_Your assignment_
Repeat the data word for word. Do not include the pictures.

_Data provided_
• • • •
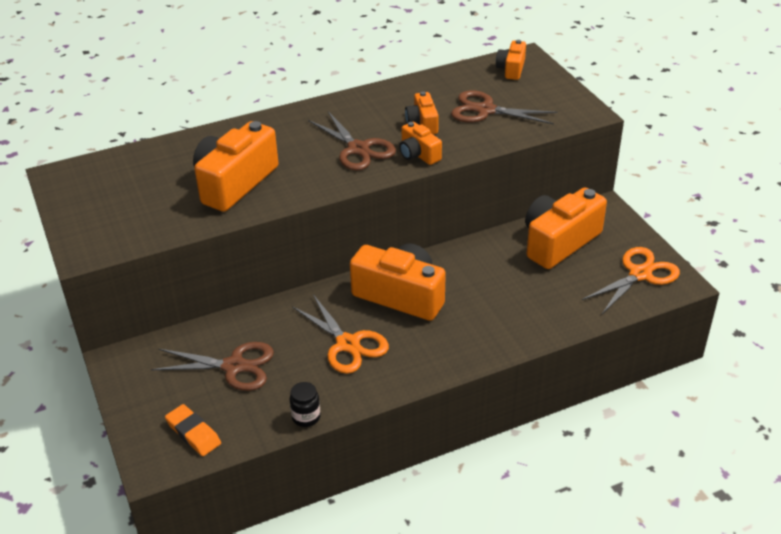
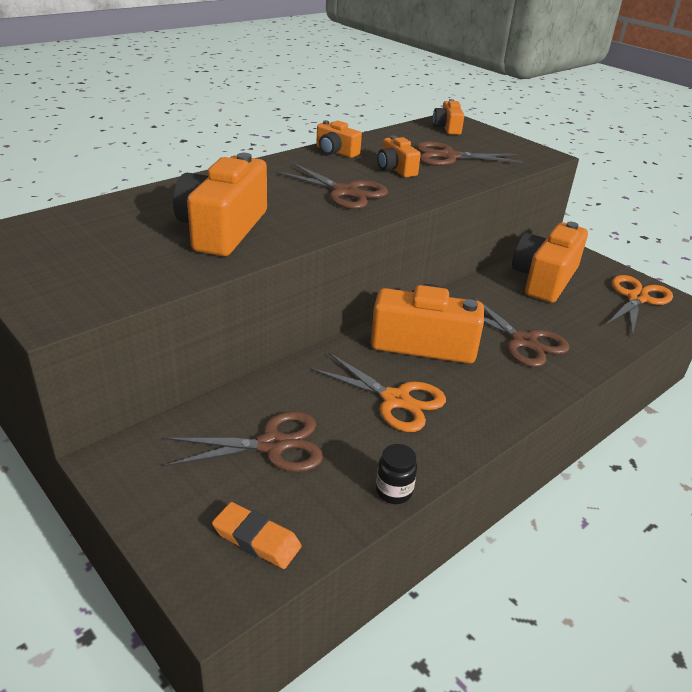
camera: 20 degrees left, 5 degrees down
(418, 154) = (411, 192): orange camera -> orange camera (335, 152)
(493, 305) = (523, 341): none -> brown scissors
• • • •
_Answer for the task_
camera: 20 degrees left, 5 degrees down
(418, 154) = (411, 192): orange camera -> orange camera (335, 152)
(493, 305) = (523, 341): none -> brown scissors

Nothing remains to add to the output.